▶ _Task description_: Nothing but the line with "(286, 536) = (207, 272): none -> grey box" and the lines after it should appear, each retyped exactly as in the listing.

++++++++++

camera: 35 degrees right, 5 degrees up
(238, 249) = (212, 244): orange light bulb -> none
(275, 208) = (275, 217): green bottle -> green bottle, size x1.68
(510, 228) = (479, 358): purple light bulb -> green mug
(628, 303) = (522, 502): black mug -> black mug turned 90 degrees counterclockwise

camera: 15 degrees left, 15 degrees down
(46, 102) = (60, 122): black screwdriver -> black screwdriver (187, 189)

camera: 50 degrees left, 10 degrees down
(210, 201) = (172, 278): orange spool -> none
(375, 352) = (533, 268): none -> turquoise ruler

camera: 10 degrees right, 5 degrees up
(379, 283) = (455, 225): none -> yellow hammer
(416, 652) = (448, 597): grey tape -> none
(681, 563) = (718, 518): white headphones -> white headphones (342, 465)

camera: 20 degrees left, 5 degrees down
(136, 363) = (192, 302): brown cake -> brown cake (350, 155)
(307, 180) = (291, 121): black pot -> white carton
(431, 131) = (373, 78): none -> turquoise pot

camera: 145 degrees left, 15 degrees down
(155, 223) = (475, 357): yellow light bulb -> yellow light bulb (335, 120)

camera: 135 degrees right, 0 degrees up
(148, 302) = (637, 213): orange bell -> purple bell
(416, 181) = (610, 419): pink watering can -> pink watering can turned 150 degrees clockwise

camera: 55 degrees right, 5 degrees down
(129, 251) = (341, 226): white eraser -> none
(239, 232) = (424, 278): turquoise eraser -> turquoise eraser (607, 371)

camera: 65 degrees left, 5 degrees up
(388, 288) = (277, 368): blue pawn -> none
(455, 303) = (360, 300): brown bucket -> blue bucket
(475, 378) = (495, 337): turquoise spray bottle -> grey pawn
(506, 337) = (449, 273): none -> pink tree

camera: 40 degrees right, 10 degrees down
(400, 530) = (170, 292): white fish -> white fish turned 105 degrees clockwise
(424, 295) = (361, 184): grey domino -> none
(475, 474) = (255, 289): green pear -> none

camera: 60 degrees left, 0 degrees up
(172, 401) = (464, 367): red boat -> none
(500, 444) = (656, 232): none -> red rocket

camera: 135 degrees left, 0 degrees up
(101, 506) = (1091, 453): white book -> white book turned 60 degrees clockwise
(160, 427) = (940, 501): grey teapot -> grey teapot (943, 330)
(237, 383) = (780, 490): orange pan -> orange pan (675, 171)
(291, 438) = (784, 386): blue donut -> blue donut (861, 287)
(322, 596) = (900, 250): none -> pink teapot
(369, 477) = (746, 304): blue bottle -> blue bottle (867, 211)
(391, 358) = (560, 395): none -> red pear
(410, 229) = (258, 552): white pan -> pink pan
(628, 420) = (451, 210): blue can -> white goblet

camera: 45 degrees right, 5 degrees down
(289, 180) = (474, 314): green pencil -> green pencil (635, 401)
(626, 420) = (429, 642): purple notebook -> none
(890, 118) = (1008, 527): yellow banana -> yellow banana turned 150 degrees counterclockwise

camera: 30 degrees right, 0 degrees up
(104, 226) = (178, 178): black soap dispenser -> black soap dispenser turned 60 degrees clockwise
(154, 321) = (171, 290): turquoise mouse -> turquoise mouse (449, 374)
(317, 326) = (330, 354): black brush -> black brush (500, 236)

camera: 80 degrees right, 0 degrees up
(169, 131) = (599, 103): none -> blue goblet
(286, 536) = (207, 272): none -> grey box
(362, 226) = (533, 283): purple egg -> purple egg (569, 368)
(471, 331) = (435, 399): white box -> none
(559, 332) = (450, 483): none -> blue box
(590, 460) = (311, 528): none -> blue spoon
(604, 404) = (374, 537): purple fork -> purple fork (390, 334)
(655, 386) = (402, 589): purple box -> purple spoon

++++++++++

▶ _Answer space_:
(286, 536) = (207, 272): none -> grey box
(362, 226) = (533, 283): purple egg -> purple egg (569, 368)
(471, 331) = (435, 399): white box -> none
(559, 332) = (450, 483): none -> blue box
(590, 460) = (311, 528): none -> blue spoon
(604, 404) = (374, 537): purple fork -> purple fork (390, 334)
(655, 386) = (402, 589): purple box -> purple spoon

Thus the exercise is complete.